- **What you need to do**
The line containing "removed,purple_spool,<480 277 545" marks the end: quote every line from the start of the records below through it, word for word.

- **Exercise materials**
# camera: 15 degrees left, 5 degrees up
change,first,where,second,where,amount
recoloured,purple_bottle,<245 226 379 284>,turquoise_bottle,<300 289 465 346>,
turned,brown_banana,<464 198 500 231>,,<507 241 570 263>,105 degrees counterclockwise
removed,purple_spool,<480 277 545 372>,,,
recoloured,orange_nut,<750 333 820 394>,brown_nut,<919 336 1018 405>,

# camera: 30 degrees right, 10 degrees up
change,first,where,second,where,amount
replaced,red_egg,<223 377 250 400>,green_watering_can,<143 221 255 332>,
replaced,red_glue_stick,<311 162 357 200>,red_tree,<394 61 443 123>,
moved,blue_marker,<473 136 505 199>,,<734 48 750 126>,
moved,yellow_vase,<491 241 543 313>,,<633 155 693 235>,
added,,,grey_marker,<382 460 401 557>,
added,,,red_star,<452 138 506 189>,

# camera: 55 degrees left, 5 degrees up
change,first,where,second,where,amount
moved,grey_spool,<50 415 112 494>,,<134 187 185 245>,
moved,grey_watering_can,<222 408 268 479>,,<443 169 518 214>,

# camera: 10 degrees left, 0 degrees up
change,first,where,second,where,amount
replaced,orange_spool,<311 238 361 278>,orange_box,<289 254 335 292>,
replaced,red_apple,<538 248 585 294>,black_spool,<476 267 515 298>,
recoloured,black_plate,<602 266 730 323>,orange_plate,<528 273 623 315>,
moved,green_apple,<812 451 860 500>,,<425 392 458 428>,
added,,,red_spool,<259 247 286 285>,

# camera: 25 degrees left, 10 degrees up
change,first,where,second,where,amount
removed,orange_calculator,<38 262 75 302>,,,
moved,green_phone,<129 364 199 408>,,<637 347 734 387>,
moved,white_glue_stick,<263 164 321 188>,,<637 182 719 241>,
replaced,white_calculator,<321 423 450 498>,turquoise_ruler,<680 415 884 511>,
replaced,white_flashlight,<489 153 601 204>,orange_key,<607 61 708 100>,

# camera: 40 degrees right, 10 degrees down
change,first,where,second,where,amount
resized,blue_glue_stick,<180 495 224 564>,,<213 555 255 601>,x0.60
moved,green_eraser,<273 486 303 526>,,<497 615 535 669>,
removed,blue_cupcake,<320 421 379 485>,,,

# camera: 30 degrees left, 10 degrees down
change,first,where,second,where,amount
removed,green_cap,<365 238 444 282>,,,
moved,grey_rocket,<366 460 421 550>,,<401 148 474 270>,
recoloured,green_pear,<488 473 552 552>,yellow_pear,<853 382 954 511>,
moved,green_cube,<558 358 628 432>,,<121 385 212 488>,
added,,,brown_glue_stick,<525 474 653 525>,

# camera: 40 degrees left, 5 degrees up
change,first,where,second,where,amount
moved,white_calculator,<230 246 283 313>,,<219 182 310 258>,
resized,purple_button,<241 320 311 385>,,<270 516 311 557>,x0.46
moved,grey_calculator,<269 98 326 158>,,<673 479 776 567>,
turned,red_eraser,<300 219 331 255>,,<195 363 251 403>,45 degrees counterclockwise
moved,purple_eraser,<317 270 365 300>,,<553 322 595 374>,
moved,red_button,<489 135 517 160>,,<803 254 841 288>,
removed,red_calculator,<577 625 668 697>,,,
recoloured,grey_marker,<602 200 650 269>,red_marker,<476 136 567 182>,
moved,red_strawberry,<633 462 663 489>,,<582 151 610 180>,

- **Response**
# camera: 15 degrees left, 5 degrees up
change,first,where,second,where,amount
recoloured,purple_bottle,<245 226 379 284>,turquoise_bottle,<300 289 465 346>,
turned,brown_banana,<464 198 500 231>,,<507 241 570 263>,105 degrees counterclockwise
removed,purple_spool,<480 277 545 372>,,,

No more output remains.